[Object change listings]

■ ■ ■

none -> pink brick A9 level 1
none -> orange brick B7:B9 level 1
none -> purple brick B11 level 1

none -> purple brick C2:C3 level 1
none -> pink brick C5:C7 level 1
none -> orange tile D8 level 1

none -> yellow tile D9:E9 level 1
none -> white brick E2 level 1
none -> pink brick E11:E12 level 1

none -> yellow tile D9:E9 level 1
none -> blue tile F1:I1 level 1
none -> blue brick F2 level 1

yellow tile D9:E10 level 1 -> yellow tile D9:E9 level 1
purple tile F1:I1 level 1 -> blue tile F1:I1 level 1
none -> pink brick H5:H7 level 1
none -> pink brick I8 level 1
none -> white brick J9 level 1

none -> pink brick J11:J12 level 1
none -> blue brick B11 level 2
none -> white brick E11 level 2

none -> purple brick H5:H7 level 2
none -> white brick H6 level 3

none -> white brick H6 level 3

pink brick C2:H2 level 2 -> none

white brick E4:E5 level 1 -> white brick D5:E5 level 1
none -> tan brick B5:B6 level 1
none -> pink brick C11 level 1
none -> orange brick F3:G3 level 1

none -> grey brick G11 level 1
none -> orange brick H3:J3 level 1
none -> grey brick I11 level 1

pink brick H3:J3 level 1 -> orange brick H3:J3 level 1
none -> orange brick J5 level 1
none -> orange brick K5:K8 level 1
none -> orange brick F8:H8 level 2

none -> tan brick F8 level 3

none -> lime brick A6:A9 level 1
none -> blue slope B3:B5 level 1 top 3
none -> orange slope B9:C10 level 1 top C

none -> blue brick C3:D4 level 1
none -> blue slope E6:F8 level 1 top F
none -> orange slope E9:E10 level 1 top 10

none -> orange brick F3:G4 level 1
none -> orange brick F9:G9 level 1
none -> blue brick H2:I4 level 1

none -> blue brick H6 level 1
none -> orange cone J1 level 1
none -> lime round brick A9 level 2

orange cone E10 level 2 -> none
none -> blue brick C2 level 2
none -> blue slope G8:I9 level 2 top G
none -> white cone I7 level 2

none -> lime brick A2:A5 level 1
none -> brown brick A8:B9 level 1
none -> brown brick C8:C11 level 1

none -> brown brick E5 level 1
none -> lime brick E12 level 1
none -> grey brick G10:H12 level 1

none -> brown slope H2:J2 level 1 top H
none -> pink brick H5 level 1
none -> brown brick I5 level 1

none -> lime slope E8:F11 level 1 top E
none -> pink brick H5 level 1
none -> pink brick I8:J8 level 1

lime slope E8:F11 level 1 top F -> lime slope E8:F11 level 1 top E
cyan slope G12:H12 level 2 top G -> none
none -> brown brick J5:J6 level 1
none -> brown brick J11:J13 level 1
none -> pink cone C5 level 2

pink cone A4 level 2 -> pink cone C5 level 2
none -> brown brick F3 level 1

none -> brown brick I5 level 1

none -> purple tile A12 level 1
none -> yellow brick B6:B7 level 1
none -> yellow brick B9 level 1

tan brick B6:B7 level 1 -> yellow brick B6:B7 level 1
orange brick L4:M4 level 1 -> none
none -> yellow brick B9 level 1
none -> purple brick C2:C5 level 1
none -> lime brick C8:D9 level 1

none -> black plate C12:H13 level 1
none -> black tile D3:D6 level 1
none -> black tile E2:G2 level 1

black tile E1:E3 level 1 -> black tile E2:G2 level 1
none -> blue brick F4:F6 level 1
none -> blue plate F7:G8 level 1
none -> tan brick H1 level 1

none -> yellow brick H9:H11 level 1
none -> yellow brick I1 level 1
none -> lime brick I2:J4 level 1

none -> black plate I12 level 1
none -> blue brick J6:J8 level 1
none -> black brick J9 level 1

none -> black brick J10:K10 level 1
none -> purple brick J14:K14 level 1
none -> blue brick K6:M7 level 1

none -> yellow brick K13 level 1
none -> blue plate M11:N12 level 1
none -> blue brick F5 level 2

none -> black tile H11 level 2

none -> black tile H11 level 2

■ ■ ■

WHAT IS BEING ASKED: Only those lines running from the one containing "none -> yellow brick I1 level 1" through the last line of the data above are to be copied, exactly, with both ends included.

TASK OUTPUT:
none -> yellow brick I1 level 1
none -> lime brick I2:J4 level 1

none -> black plate I12 level 1
none -> blue brick J6:J8 level 1
none -> black brick J9 level 1

none -> black brick J10:K10 level 1
none -> purple brick J14:K14 level 1
none -> blue brick K6:M7 level 1

none -> yellow brick K13 level 1
none -> blue plate M11:N12 level 1
none -> blue brick F5 level 2

none -> black tile H11 level 2

none -> black tile H11 level 2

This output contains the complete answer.